**Available data**

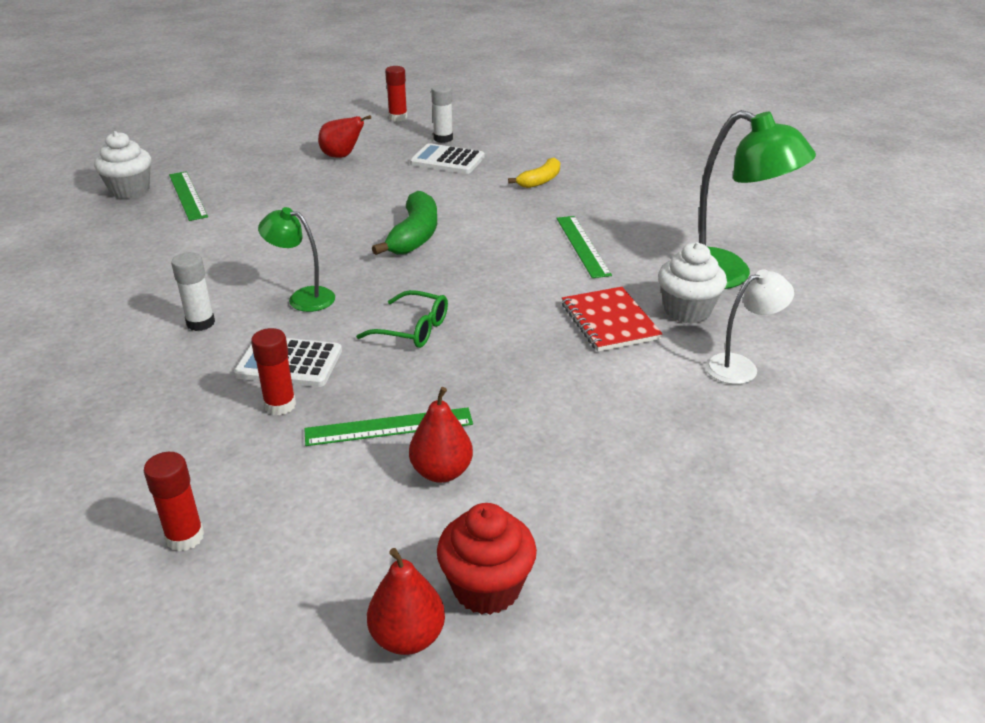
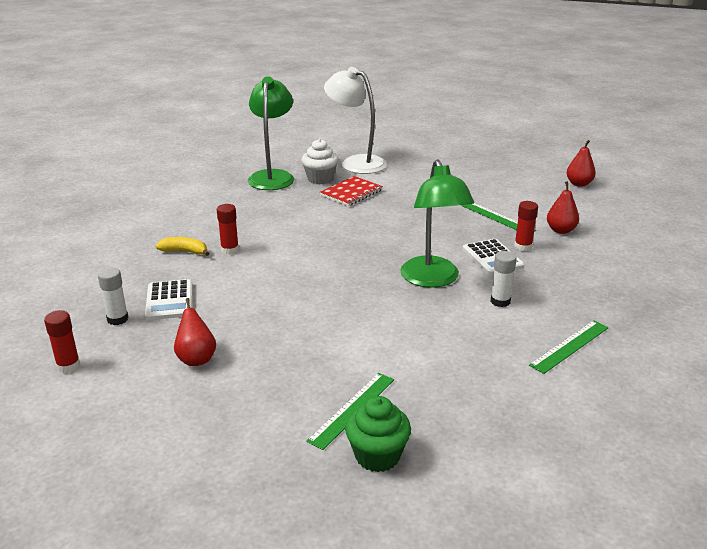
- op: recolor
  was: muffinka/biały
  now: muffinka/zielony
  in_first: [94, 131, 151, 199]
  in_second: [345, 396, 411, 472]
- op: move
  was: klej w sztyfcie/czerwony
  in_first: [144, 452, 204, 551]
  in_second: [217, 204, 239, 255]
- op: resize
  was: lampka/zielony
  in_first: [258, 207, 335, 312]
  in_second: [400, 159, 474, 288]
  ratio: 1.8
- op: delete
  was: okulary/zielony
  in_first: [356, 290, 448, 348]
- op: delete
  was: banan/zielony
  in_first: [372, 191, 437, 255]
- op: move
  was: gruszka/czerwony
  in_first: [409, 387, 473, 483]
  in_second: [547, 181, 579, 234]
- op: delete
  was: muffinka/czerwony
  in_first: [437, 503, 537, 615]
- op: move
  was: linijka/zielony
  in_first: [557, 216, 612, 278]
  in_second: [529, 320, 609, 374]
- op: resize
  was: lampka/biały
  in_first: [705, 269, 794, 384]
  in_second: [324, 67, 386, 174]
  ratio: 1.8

**Work order**
Exactly as they appear above, print all the lines, but not the pictures.

**Exercise response**
- op: recolor
  was: muffinka/biały
  now: muffinka/zielony
  in_first: [94, 131, 151, 199]
  in_second: [345, 396, 411, 472]
- op: move
  was: klej w sztyfcie/czerwony
  in_first: [144, 452, 204, 551]
  in_second: [217, 204, 239, 255]
- op: resize
  was: lampka/zielony
  in_first: [258, 207, 335, 312]
  in_second: [400, 159, 474, 288]
  ratio: 1.8
- op: delete
  was: okulary/zielony
  in_first: [356, 290, 448, 348]
- op: delete
  was: banan/zielony
  in_first: [372, 191, 437, 255]
- op: move
  was: gruszka/czerwony
  in_first: [409, 387, 473, 483]
  in_second: [547, 181, 579, 234]
- op: delete
  was: muffinka/czerwony
  in_first: [437, 503, 537, 615]
- op: move
  was: linijka/zielony
  in_first: [557, 216, 612, 278]
  in_second: [529, 320, 609, 374]
- op: resize
  was: lampka/biały
  in_first: [705, 269, 794, 384]
  in_second: [324, 67, 386, 174]
  ratio: 1.8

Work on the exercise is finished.